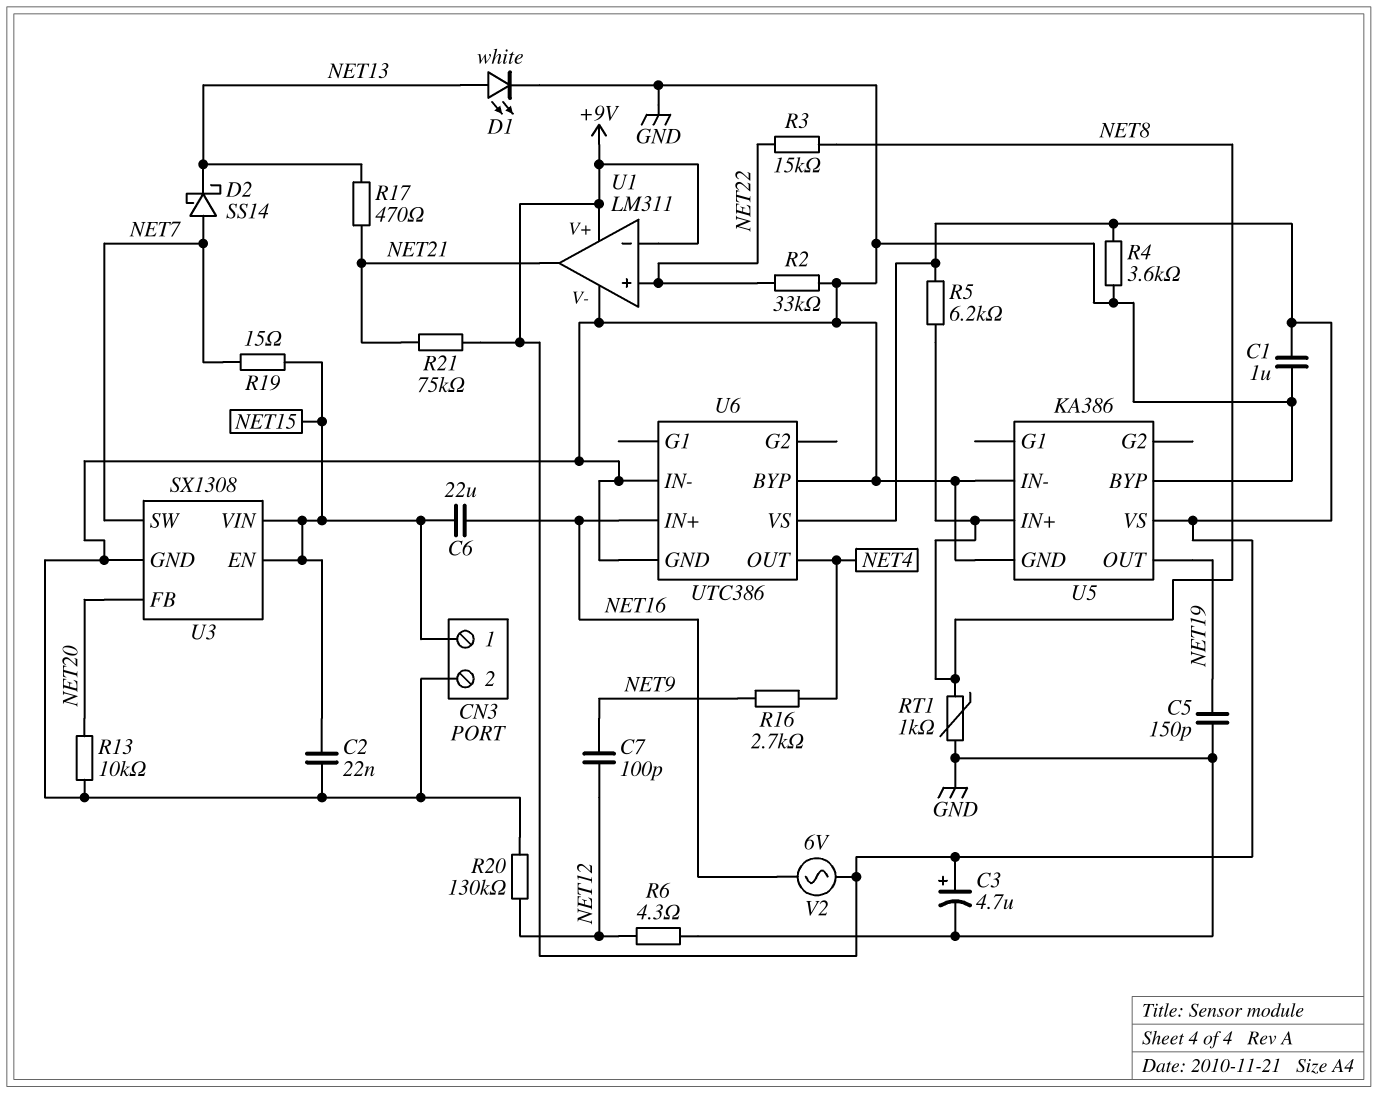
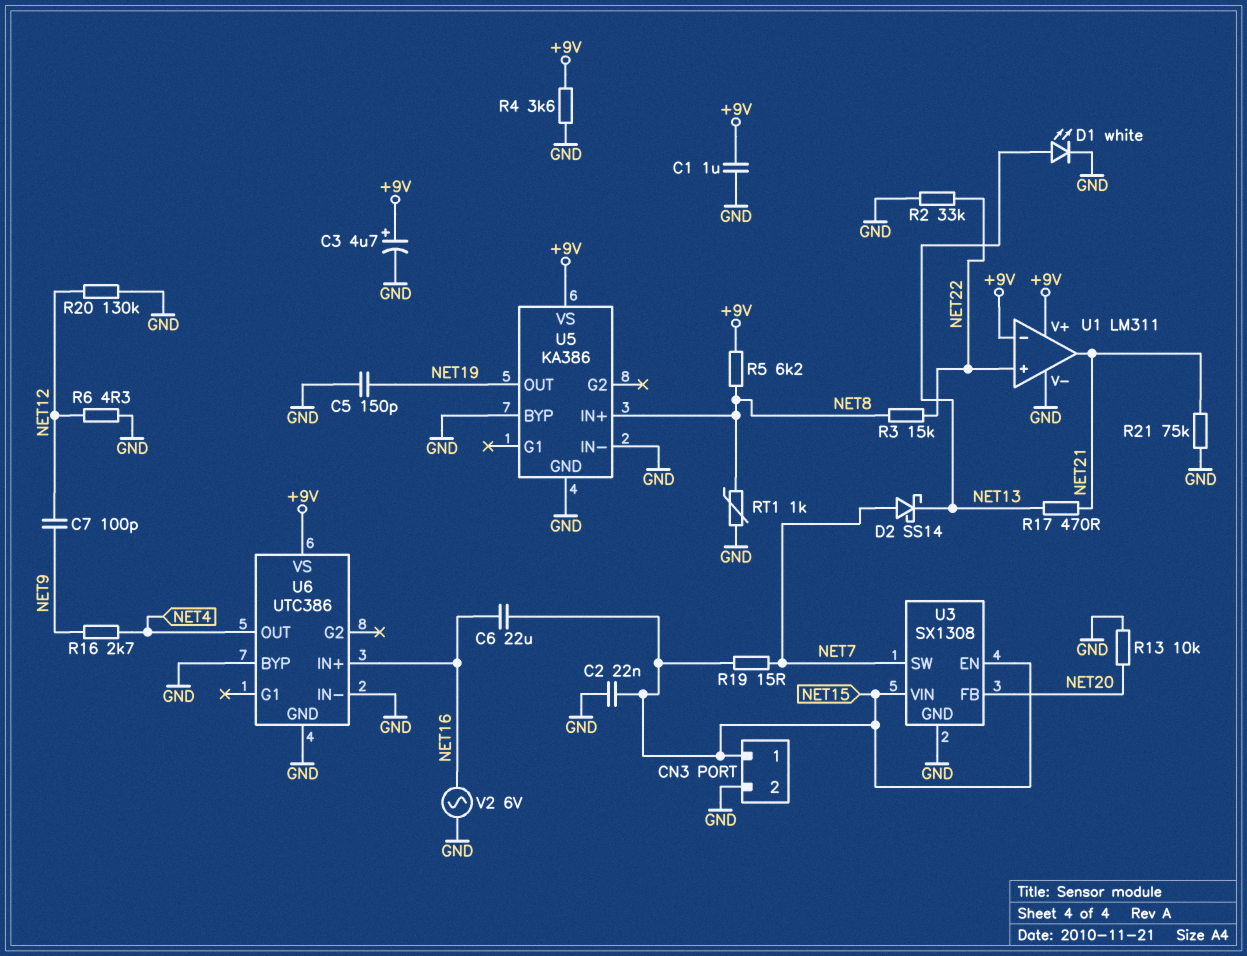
R21: 75k (+9V, NET21) -> 75k (GND, NET21)
V2: AC 6V (+9V, NET16) -> AC 6V (GND, NET16)

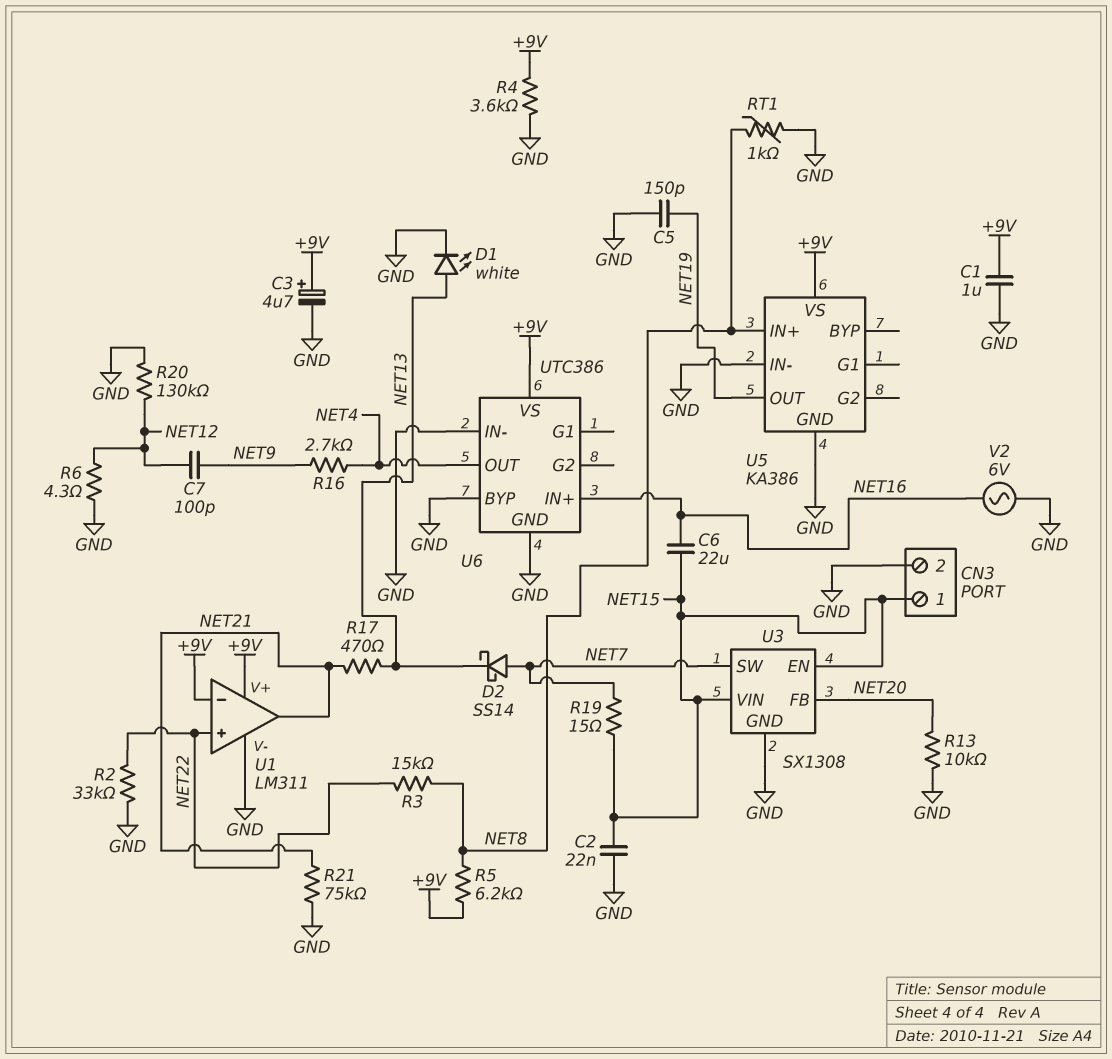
U5 pin BYP: GND -> none

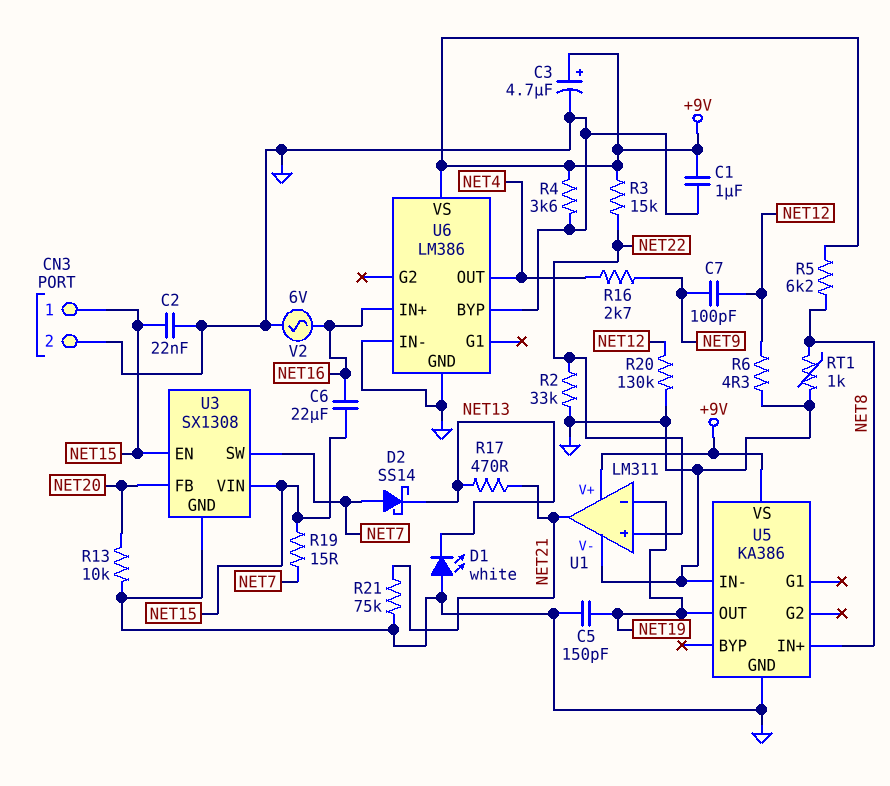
D1: LED white (A NET13, K GND) -> LED white (A GND, K NET13)
R3: 15k (NET8, NET22) -> 15k (+9V, NET22)
U1 pin in-: +9V -> NET19
U6: UTC386 -> LM386

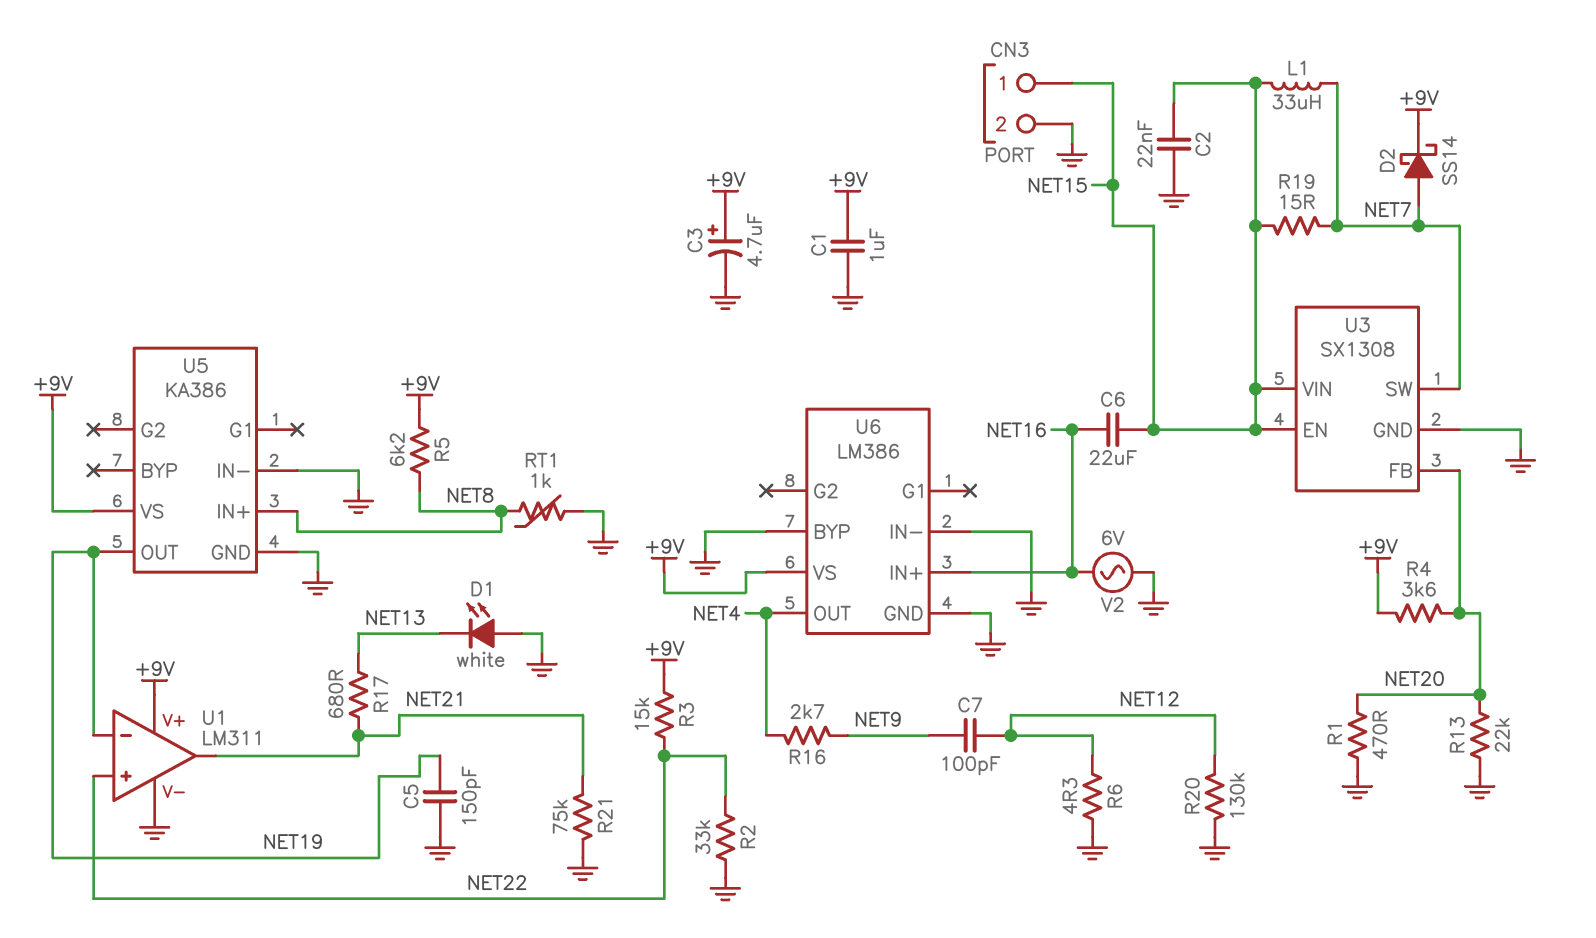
D2: schottky SS14 (A NET7, K NET13) -> schottky SS14 (A NET7, K +9V)
L1: none -> 33uH (NET7, NET15)
R1: none -> 470 (GND, NET20)
R4: 3.6k (+9V, GND) -> 3.6k (+9V, NET20)
R13: 10k (GND, NET20) -> 22k (GND, NET20)
R17: 470 (NET13, NET21) -> 680 (NET13, NET21)

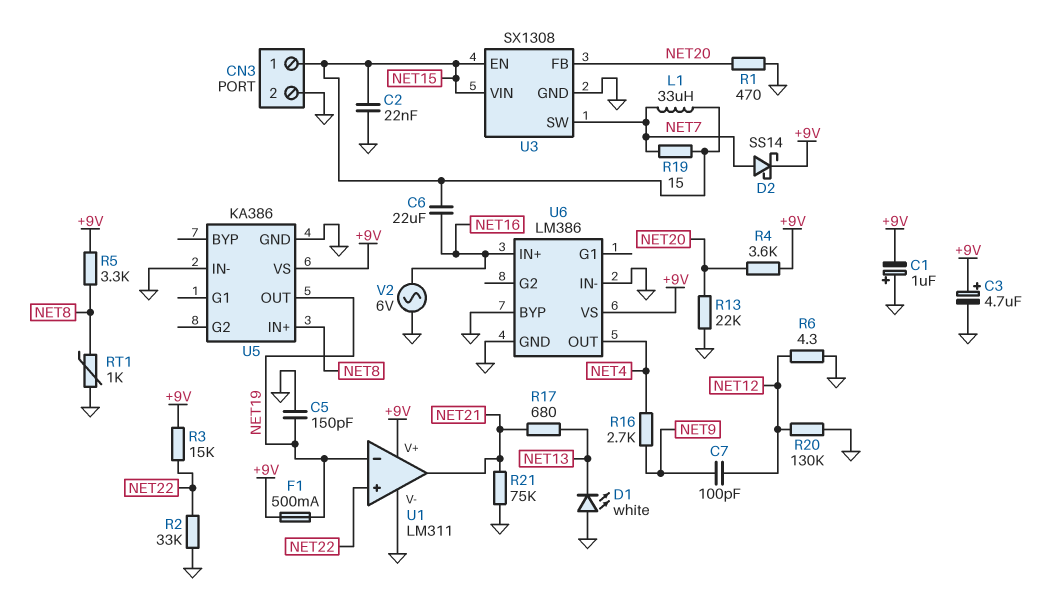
C1: 1uF (+9V, GND) -> 1uF (plus GND, minus +9V)
F1: none -> 500mA (+9V, NET19)
R5: 6.2k (+9V, NET8) -> 3.3k (+9V, NET8)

- Required work -
Retype the records above exactly, starting at the line that contains "U5 pin BYP: GND -> none" and going through the last line, and leave out any pictures.

- Answer for this exercise -
U5 pin BYP: GND -> none

D1: LED white (A NET13, K GND) -> LED white (A GND, K NET13)
R3: 15k (NET8, NET22) -> 15k (+9V, NET22)
U1 pin in-: +9V -> NET19
U6: UTC386 -> LM386

D2: schottky SS14 (A NET7, K NET13) -> schottky SS14 (A NET7, K +9V)
L1: none -> 33uH (NET7, NET15)
R1: none -> 470 (GND, NET20)
R4: 3.6k (+9V, GND) -> 3.6k (+9V, NET20)
R13: 10k (GND, NET20) -> 22k (GND, NET20)
R17: 470 (NET13, NET21) -> 680 (NET13, NET21)

C1: 1uF (+9V, GND) -> 1uF (plus GND, minus +9V)
F1: none -> 500mA (+9V, NET19)
R5: 6.2k (+9V, NET8) -> 3.3k (+9V, NET8)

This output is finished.